> _Written task_
In the data below, repeat the stretch from the line containing "purple arrow: moved 13 px right, 2 px down" through the line containing "black star: moved 19 px left", leaving out the pictures.
* BEGIN *
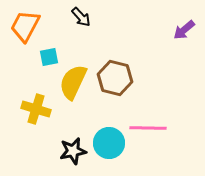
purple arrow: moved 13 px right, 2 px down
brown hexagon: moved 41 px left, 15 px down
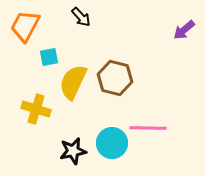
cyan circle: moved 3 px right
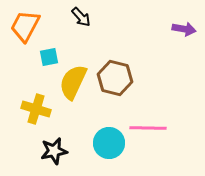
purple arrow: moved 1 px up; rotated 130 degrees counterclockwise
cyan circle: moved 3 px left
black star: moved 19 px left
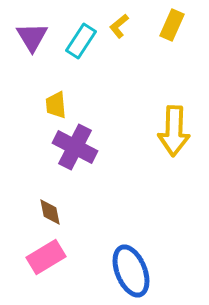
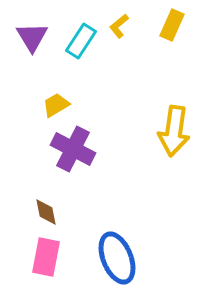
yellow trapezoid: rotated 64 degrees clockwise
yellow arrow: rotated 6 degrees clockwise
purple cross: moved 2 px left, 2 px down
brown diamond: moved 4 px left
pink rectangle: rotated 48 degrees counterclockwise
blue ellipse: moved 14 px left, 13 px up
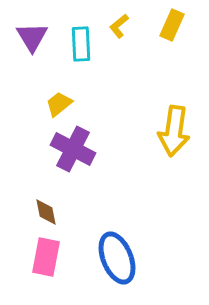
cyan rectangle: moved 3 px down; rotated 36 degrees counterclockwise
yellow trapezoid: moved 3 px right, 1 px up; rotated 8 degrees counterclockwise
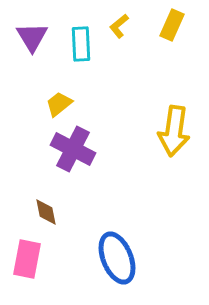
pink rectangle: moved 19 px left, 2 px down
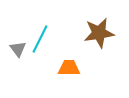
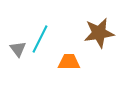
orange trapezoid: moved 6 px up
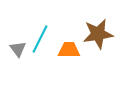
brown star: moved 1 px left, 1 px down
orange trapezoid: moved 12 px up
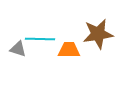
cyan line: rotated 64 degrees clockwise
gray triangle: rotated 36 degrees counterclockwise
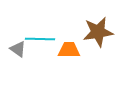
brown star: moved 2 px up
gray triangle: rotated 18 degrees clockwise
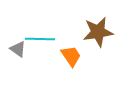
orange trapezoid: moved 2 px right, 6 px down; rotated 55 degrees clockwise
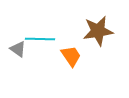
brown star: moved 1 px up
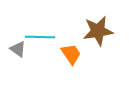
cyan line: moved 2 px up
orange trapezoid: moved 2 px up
* END *
* BEGIN *
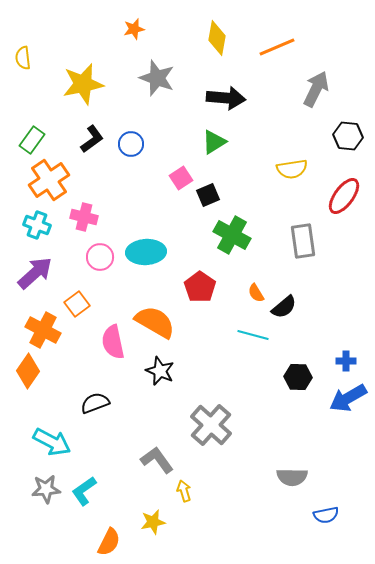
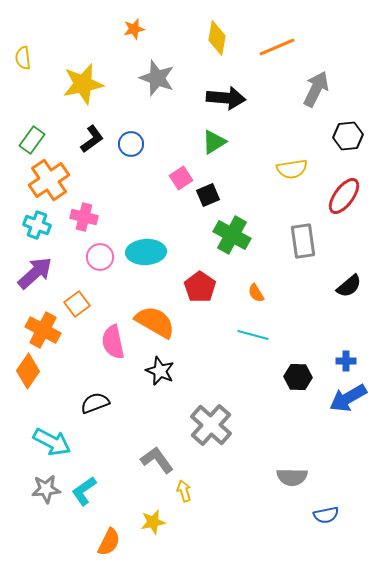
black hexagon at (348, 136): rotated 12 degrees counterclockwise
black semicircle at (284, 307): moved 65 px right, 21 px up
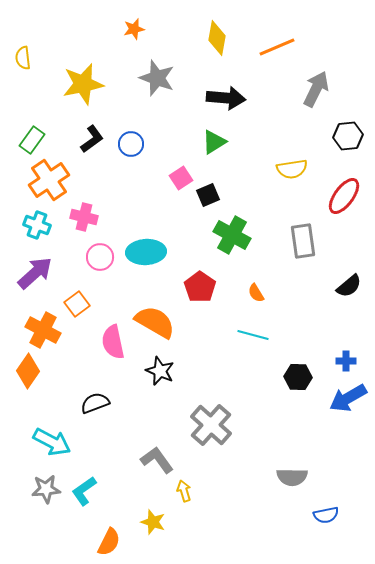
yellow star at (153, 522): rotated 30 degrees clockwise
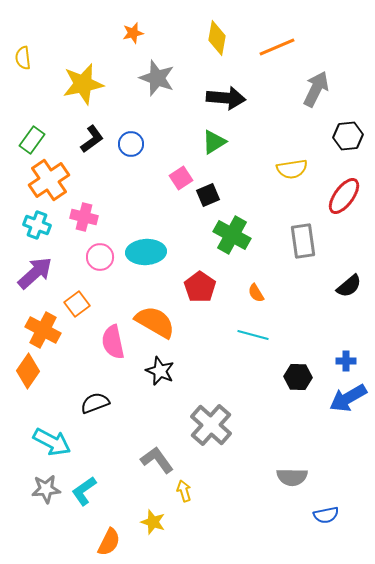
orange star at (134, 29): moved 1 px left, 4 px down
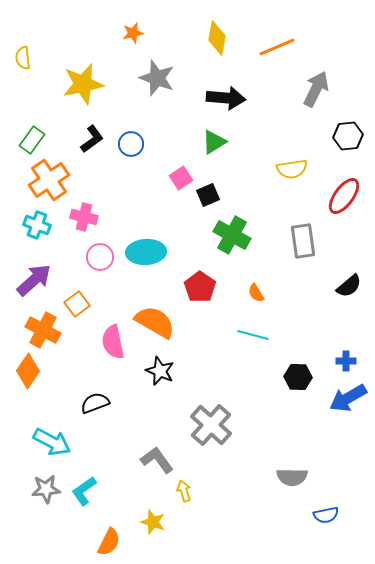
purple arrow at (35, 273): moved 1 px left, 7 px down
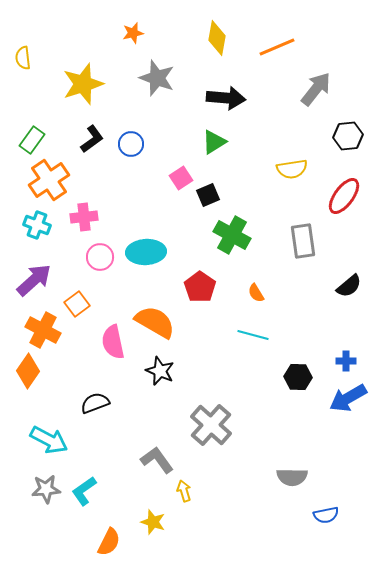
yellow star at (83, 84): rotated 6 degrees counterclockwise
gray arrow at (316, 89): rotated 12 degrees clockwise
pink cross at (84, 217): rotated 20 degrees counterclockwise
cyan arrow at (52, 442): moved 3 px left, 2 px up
* END *
* BEGIN *
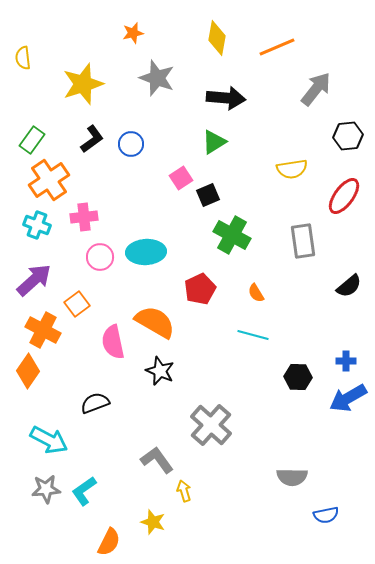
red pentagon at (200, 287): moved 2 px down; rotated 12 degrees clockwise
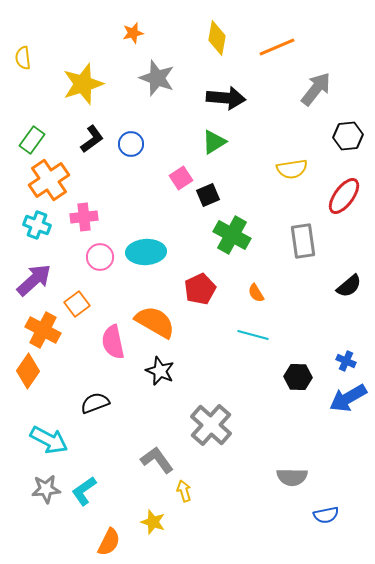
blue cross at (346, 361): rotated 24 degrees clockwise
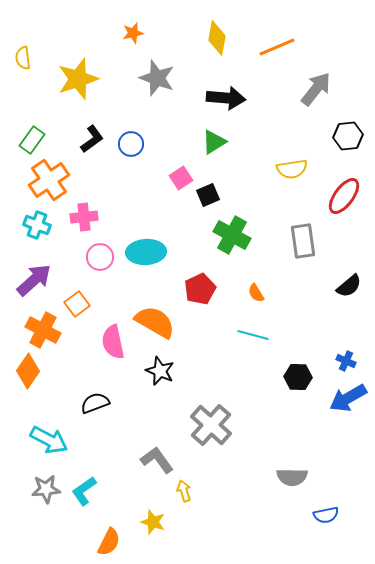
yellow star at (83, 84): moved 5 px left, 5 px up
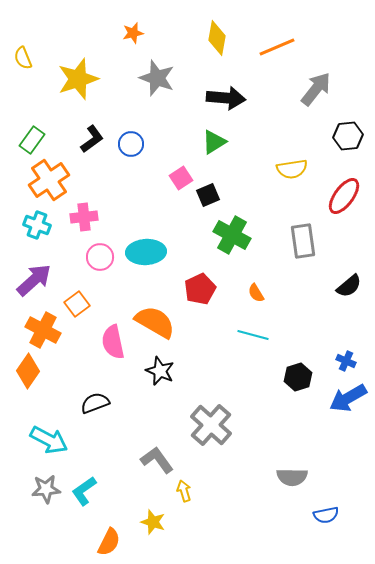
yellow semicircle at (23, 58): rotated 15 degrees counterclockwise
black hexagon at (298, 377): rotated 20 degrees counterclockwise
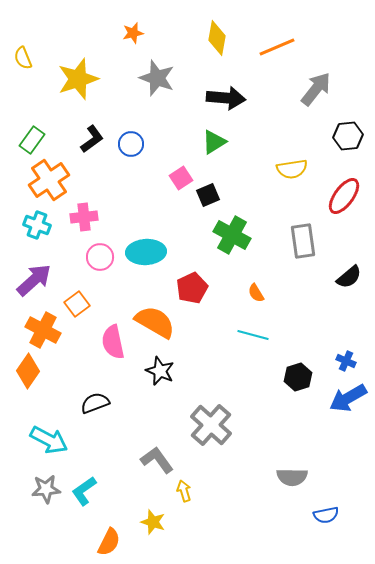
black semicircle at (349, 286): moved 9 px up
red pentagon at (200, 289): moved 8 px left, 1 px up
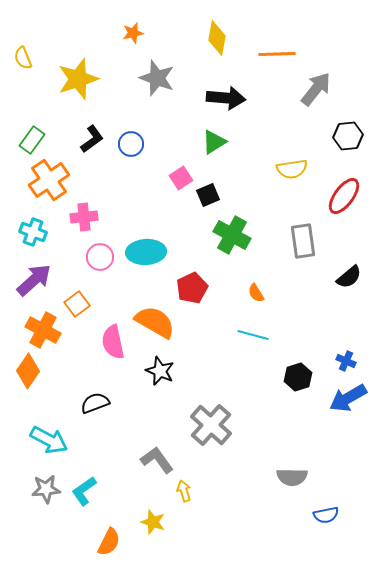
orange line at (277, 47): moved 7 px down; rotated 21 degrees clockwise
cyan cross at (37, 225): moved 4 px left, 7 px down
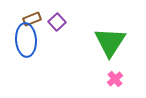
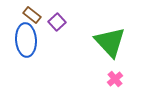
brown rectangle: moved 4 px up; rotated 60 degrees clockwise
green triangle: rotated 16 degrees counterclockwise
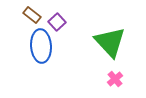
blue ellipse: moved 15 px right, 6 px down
* END *
> _Problem solution_
purple arrow: moved 13 px right, 2 px down
brown hexagon: moved 41 px left, 15 px down
cyan circle: moved 3 px right
purple arrow: moved 1 px up; rotated 130 degrees counterclockwise
cyan circle: moved 3 px left
black star: moved 19 px left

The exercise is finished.